→ DATA UNDER STUDY:
━━━━━━━━━━━━━━━━━━━━

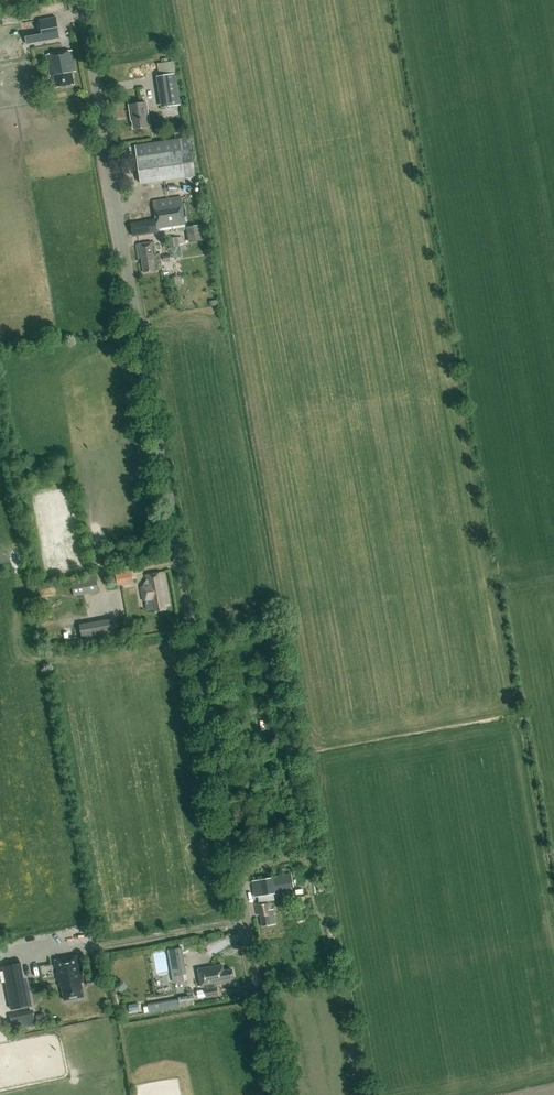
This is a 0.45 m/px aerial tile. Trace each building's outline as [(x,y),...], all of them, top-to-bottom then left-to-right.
[(26,37),(27,44),(60,39),(56,17),(39,20),(42,34),(26,37)] [(46,55),(49,75),(49,76),(53,76),(55,87),(73,84),(71,72),(75,71),(72,50),(46,55)] [(176,74),(156,77),(161,108),(181,105),(176,74)] [(133,128),(149,126),(146,102),(128,105),(131,121),(132,120),(133,128)] [(135,146),(141,184),(196,176),(190,137),(135,146)] [(194,203),(182,205),(182,202),(181,203),(180,198),(152,202),(155,219),(130,223),(132,236),(158,232),(157,230),(186,226),(185,221),(187,221),(188,222),(197,221),(194,203)] [(203,224),(188,226),(191,240),(205,238),(203,224)] [(177,237),(165,239),(167,248),(179,246),(177,237)] [(143,272),(161,270),(159,253),(155,254),(154,242),(136,244),(138,258),(141,258),(143,272)] [(131,568),(115,571),(117,585),(133,582),(131,568)] [(146,602),(154,600),(156,610),(166,608),(165,604),(169,603),(163,571),(146,574),(147,580),(147,579),(143,586),(140,587),(142,601),(145,600),(146,602)] [(71,580),(74,596),(99,591),(96,575),(71,580)] [(52,617),(50,604),(42,605),(43,618),(52,617)] [(117,618),(79,624),(83,643),(121,637),(117,618)] [(273,878),(275,890),(293,886),(291,875),(273,878)] [(271,909),(269,901),(275,900),(274,893),(275,893),(273,878),(252,882),(254,897),(258,896),(259,903),(256,904),(258,915),(261,915),(263,926),(277,923),(274,908),(271,909)] [(305,896),(292,898),(294,907),(306,906),(305,896)] [(168,950),(172,977),(187,975),(183,953),(203,949),(202,939),(179,942),(180,948),(168,950)] [(64,1000),(84,997),(81,983),(84,982),(79,955),(54,959),(60,987),(62,986),(64,1000)] [(24,979),(21,963),(3,967),(11,1010),(32,1006),(27,979),(24,979)] [(218,995),(216,984),(221,983),(221,984),(231,982),(231,979),(234,978),(232,969),(224,971),(223,965),(199,969),(202,987),(205,986),(207,997),(218,995)] [(193,996),(186,997),(187,1006),(194,1005),(193,996)] [(147,1005),(148,1012),(179,1007),(178,1000),(147,1005)] [(36,1015),(38,1024),(47,1022),(45,1013),(36,1015)]
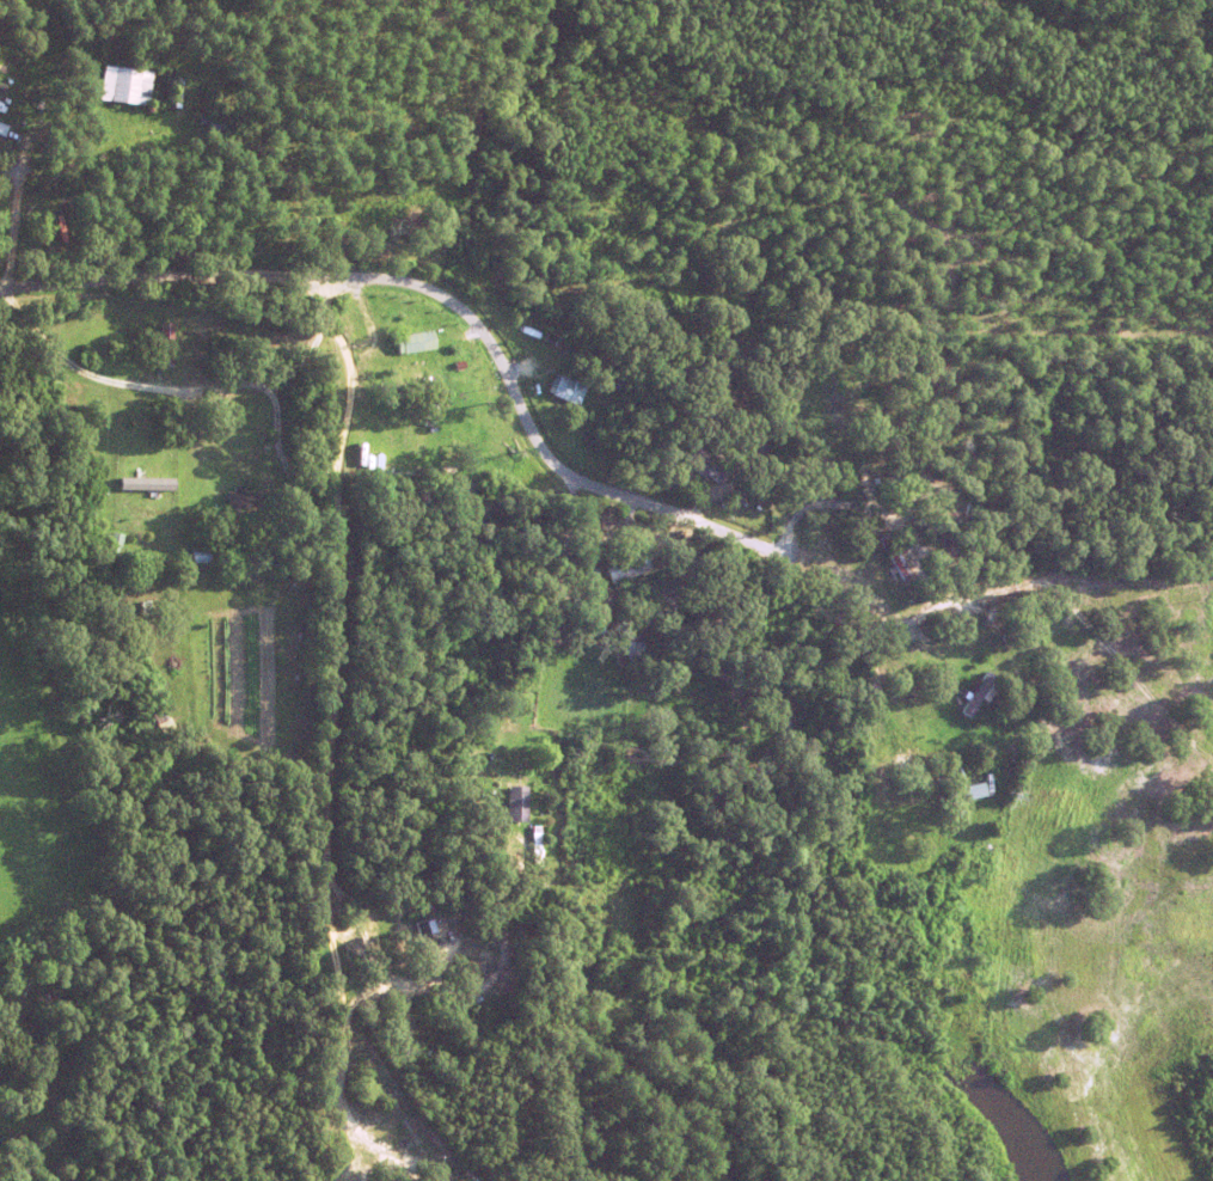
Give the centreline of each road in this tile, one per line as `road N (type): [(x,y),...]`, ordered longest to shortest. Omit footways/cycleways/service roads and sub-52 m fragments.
road 1 (residential): [(790,386),(774,479),(791,546),(765,551),(557,472),(531,437),(486,335),(460,306),(427,288),(209,271),(0,286)]
road 2 (residential): [(0,341),(23,368),(99,385),(213,362),(293,319),(310,281)]

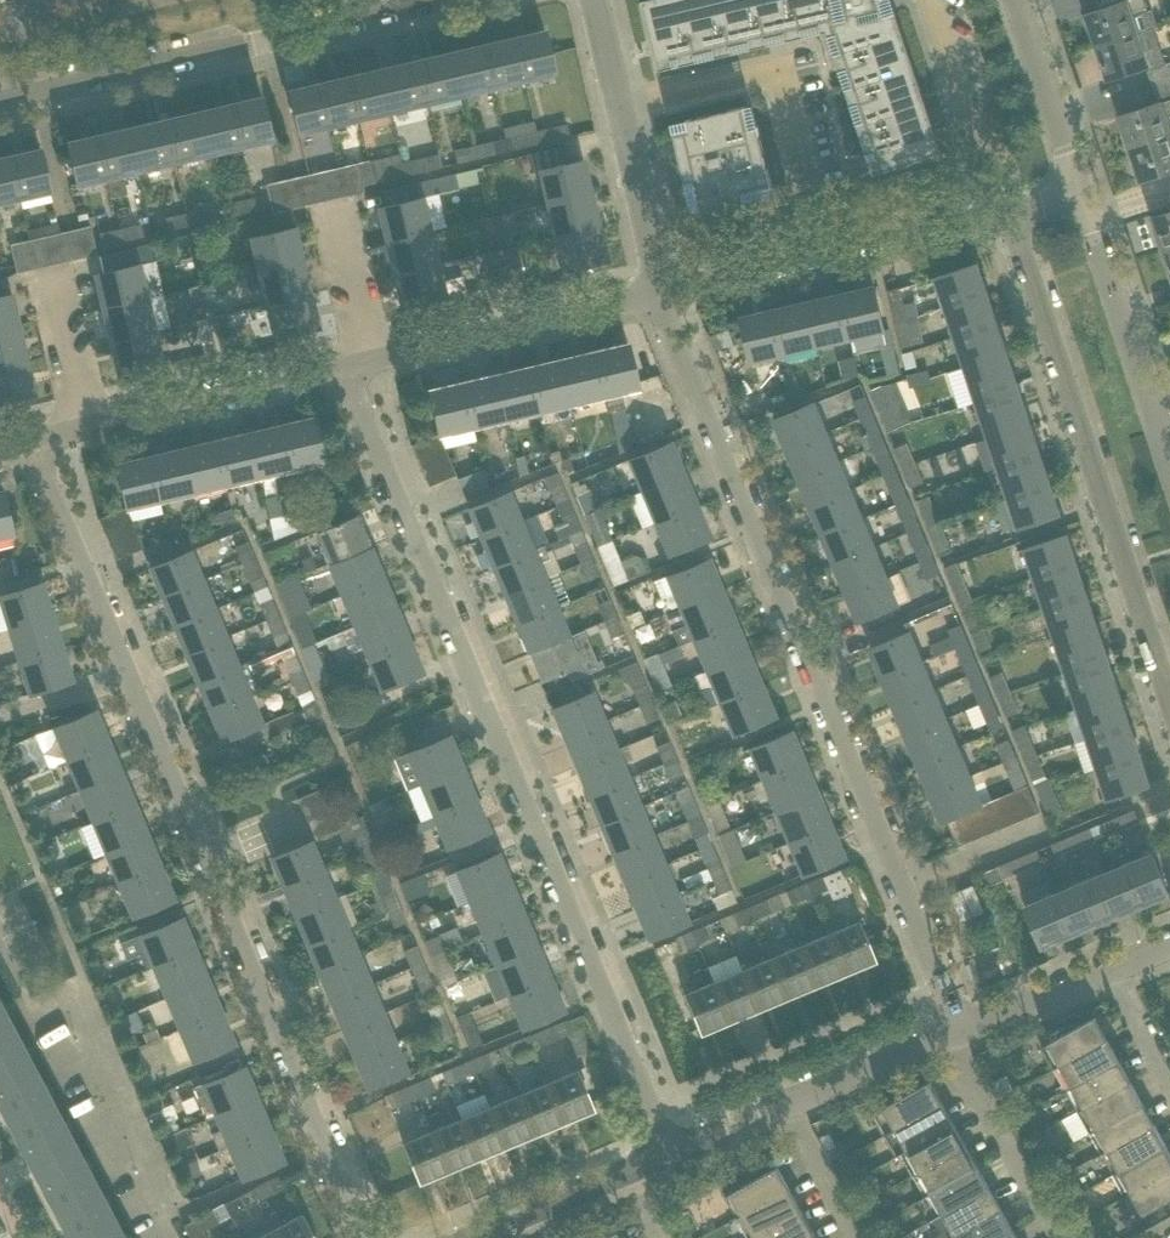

━━━━━━━━━━━━━━━━━━━━

→ EXERCISE OBJECTIVE:
Print all of the data exactly, and do not carry over any pictures.

→ YOUR SOLUTION:
This is a 0.45 m/px aerial tile. Trace each building's outline as [(x,y),...], all of them, top-to-bottom then left-to-right.
[(26,37),(27,44),(60,39),(56,17),(39,20),(42,34),(26,37)] [(46,55),(49,75),(49,76),(53,76),(55,87),(73,84),(71,72),(75,71),(72,50),(46,55)] [(176,74),(156,77),(161,108),(181,105),(176,74)] [(133,128),(149,126),(146,102),(128,105),(131,121),(132,120),(133,128)] [(135,146),(141,184),(196,176),(190,137),(135,146)] [(194,203),(182,205),(182,202),(181,203),(180,198),(152,202),(155,219),(130,223),(132,236),(158,232),(157,230),(186,226),(185,221),(187,221),(188,222),(197,221),(194,203)] [(203,224),(188,226),(191,240),(205,238),(203,224)] [(177,237),(165,239),(167,248),(179,246),(177,237)] [(143,272),(161,270),(159,253),(155,254),(154,242),(136,244),(138,258),(141,258),(143,272)] [(131,568),(115,571),(117,585),(133,582),(131,568)] [(146,602),(154,600),(156,610),(166,608),(165,604),(169,603),(163,571),(146,574),(147,580),(147,579),(143,586),(140,587),(142,601),(145,600),(146,602)] [(71,580),(74,596),(99,591),(96,575),(71,580)] [(52,617),(50,604),(42,605),(43,618),(52,617)] [(117,618),(79,624),(83,643),(121,637),(117,618)] [(273,878),(275,890),(293,886),(291,875),(273,878)] [(271,909),(269,901),(275,900),(274,893),(275,893),(273,878),(252,882),(254,897),(258,896),(259,903),(256,904),(258,915),(261,915),(263,926),(277,923),(274,908),(271,909)] [(305,896),(292,898),(294,907),(306,906),(305,896)] [(168,950),(172,977),(187,975),(183,953),(203,949),(202,939),(179,942),(180,948),(168,950)] [(64,1000),(84,997),(81,983),(84,982),(79,955),(54,959),(60,987),(62,986),(64,1000)] [(24,979),(21,963),(3,967),(11,1010),(32,1006),(27,979),(24,979)] [(218,995),(216,984),(221,983),(221,984),(231,982),(231,979),(234,978),(232,969),(224,971),(223,965),(199,969),(202,987),(205,986),(207,997),(218,995)] [(193,996),(186,997),(187,1006),(194,1005),(193,996)] [(147,1005),(148,1012),(179,1007),(178,1000),(147,1005)] [(36,1015),(38,1024),(47,1022),(45,1013),(36,1015)]
Give the centreline of each road in this tile, one per line as `road N (type): [(x,y),...]`, ordered longest to shortest. Omit footways/cycleways/service roads and sub-52 m fragments.
road 1 (residential): [(790,386),(774,479),(791,546),(765,551),(557,472),(531,437),(486,335),(460,306),(427,288),(209,271),(0,286)]
road 2 (residential): [(0,341),(23,368),(99,385),(213,362),(293,319),(310,281)]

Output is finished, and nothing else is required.